### Records supplied
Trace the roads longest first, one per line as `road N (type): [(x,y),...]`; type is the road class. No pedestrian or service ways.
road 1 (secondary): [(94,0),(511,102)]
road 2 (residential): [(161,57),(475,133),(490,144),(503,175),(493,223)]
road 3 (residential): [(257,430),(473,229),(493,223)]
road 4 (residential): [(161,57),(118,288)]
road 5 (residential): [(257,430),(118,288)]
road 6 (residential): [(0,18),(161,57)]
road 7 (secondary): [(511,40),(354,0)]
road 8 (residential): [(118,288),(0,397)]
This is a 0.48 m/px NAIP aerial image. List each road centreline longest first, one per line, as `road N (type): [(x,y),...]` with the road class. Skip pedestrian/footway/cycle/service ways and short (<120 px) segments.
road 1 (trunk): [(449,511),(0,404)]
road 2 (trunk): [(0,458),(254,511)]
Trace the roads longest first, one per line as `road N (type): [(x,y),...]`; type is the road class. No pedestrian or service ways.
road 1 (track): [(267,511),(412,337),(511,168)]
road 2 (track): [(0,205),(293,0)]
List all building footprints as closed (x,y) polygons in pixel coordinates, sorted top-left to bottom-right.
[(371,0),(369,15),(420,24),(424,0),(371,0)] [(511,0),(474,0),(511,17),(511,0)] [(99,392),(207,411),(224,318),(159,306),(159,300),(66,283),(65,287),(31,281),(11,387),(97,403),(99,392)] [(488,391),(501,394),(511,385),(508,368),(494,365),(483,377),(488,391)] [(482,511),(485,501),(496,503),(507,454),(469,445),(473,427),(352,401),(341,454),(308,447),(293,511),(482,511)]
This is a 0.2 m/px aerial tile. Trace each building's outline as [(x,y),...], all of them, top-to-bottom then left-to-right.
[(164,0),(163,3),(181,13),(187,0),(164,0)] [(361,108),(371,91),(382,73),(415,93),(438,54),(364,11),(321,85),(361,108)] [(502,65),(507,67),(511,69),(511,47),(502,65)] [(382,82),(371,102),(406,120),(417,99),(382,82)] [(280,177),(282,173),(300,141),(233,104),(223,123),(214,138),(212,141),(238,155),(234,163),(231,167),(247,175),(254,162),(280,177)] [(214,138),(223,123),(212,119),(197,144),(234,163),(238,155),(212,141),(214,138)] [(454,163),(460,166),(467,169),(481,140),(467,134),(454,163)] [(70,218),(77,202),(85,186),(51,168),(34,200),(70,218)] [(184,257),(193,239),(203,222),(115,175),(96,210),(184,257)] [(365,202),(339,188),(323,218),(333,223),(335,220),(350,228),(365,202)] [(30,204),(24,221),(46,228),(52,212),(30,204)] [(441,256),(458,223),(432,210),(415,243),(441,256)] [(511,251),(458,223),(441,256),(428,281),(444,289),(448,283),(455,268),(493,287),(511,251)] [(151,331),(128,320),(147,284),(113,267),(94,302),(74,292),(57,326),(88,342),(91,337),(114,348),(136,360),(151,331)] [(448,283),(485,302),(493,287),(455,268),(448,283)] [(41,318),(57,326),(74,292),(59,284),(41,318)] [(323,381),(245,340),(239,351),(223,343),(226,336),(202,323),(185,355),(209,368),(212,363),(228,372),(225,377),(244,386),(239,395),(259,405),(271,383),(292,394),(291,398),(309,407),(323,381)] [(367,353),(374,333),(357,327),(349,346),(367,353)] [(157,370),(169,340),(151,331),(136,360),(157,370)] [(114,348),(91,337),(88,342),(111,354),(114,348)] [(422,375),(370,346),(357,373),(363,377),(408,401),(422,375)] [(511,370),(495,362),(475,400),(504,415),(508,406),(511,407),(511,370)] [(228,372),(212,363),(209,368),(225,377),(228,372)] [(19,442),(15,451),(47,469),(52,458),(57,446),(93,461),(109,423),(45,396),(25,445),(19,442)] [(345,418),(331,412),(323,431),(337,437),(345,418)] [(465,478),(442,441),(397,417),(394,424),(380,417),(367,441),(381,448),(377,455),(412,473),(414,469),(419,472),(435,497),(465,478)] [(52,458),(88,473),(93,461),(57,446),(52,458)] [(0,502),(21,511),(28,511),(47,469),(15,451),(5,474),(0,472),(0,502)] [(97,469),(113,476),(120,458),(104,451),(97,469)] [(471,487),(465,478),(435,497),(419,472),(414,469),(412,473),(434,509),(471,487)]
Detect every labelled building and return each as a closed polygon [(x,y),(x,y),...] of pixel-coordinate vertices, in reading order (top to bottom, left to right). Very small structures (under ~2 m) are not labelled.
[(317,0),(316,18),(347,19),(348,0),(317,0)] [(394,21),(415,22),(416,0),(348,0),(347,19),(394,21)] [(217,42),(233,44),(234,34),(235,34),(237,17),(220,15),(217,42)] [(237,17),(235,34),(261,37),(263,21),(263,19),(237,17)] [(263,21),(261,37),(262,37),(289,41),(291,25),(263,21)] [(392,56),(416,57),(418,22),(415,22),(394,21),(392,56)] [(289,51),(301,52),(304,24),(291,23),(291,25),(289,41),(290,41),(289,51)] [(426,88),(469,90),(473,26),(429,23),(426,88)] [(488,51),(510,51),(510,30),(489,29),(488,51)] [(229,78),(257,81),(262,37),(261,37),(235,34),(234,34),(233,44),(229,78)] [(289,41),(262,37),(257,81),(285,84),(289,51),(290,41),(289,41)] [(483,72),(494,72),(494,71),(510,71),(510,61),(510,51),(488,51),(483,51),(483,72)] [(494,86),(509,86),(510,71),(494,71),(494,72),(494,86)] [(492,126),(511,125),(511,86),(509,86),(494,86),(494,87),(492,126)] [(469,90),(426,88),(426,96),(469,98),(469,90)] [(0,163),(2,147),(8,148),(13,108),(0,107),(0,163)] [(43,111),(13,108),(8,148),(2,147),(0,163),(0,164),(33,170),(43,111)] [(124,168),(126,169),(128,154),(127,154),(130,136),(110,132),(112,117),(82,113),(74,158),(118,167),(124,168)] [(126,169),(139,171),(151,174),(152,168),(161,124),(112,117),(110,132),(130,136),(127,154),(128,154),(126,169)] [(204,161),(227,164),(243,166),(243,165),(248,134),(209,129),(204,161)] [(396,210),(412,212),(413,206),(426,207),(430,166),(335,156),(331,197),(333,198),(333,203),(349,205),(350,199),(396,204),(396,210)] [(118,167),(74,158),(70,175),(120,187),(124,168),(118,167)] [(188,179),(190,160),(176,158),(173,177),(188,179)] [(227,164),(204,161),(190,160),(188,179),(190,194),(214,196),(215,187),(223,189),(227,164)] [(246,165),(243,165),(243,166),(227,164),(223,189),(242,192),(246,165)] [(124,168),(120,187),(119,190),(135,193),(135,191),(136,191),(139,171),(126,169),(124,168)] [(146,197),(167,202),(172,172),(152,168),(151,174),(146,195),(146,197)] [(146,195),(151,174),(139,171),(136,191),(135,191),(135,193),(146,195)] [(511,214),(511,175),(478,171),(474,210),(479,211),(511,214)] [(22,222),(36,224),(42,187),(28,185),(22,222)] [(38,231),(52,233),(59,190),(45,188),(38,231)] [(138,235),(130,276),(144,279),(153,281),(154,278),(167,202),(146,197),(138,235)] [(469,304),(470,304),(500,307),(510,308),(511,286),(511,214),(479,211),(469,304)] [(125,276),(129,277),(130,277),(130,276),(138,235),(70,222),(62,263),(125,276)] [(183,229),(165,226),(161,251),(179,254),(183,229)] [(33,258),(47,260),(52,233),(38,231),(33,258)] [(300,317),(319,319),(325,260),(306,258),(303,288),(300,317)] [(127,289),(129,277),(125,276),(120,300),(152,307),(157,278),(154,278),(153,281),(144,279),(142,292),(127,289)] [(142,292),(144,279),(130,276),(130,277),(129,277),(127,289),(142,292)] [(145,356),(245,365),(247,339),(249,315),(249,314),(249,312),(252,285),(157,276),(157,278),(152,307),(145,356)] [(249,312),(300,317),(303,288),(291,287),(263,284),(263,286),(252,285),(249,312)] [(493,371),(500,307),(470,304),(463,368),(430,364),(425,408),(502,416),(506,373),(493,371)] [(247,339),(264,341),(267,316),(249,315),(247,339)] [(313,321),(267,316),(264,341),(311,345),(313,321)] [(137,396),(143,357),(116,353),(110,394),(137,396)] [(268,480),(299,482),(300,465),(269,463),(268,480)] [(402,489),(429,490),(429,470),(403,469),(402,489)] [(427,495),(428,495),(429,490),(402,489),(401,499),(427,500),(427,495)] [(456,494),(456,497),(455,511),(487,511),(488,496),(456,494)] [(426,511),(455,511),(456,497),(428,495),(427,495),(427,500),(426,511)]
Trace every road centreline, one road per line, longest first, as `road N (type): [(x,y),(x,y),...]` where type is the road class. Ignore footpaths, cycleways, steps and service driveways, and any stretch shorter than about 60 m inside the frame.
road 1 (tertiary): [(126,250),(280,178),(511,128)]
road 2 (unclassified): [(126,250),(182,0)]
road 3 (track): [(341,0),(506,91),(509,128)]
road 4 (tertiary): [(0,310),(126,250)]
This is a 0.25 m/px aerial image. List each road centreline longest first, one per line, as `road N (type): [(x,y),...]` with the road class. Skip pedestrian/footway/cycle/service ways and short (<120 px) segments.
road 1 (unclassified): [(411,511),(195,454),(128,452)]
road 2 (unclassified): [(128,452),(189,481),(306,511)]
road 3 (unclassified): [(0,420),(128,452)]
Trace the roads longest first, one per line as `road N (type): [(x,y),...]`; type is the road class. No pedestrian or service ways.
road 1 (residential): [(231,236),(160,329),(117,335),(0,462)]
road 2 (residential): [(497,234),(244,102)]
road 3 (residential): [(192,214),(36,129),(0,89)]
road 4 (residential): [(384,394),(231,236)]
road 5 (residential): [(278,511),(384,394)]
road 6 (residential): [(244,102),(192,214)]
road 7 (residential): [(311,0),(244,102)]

### Exercise instructions
Copy out the records word for word, starting with the line that contains "Trace every road" and going on through the line that contains "road 4 (tertiary): [(0,310),(126,250)]".

### Finished exercise
Trace every road centreline, one road per line, longest first, as `road N (type): [(x,y),(x,y),...]` where type is the road class. Ignore footpaths, cycleways, steps and service driveways, and any stretch shorter than about 60 m inside the frame.
road 1 (tertiary): [(126,250),(280,178),(511,128)]
road 2 (unclassified): [(126,250),(182,0)]
road 3 (track): [(341,0),(506,91),(509,128)]
road 4 (tertiary): [(0,310),(126,250)]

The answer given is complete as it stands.